### The task
Among the lines of the material below, count those holding "scissors". Report the number by itself.

++++++++++++++++++++

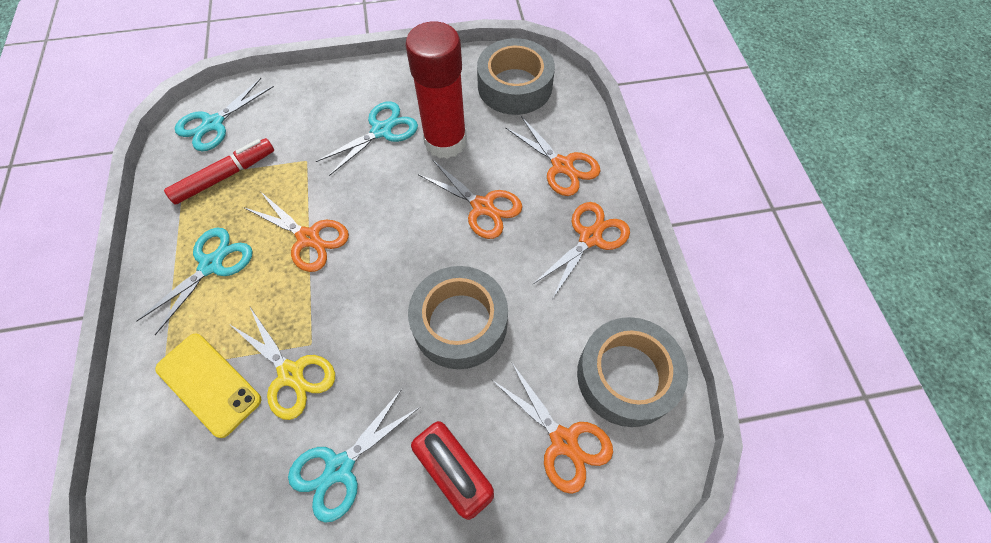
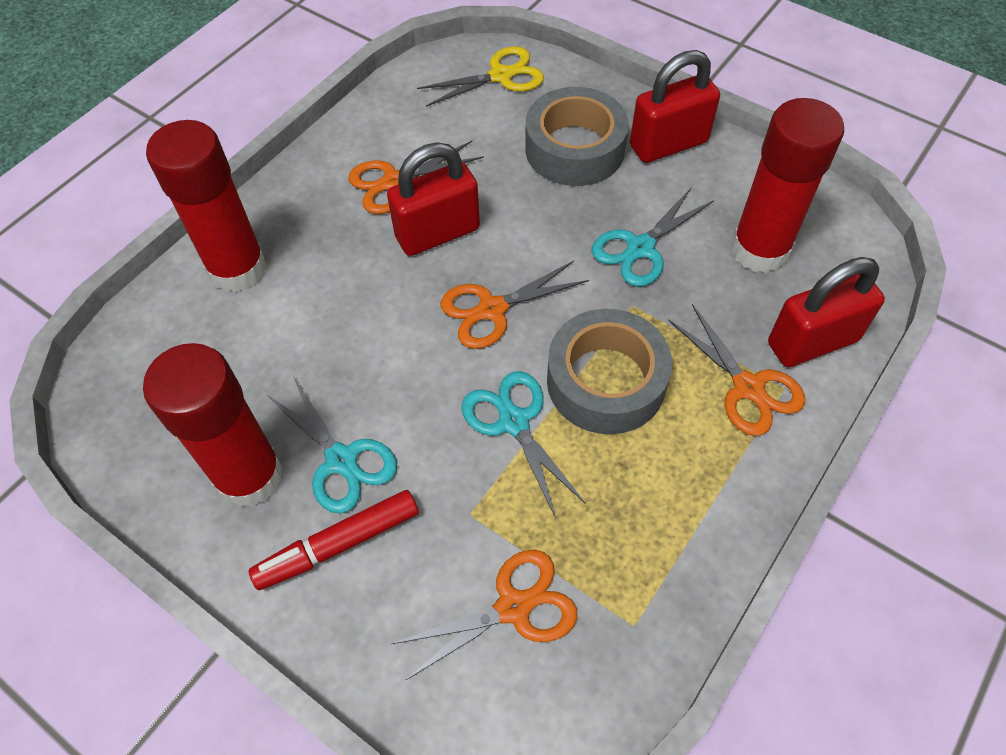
grey tape: 3 -> 2
orange scissors: 5 -> 4
red glue stick: 1 -> 3
red padlock: 1 -> 3
turquoise scissors: 4 -> 3
yellow phone: 1 -> 0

++++++++++++++++++++

### Your solution
2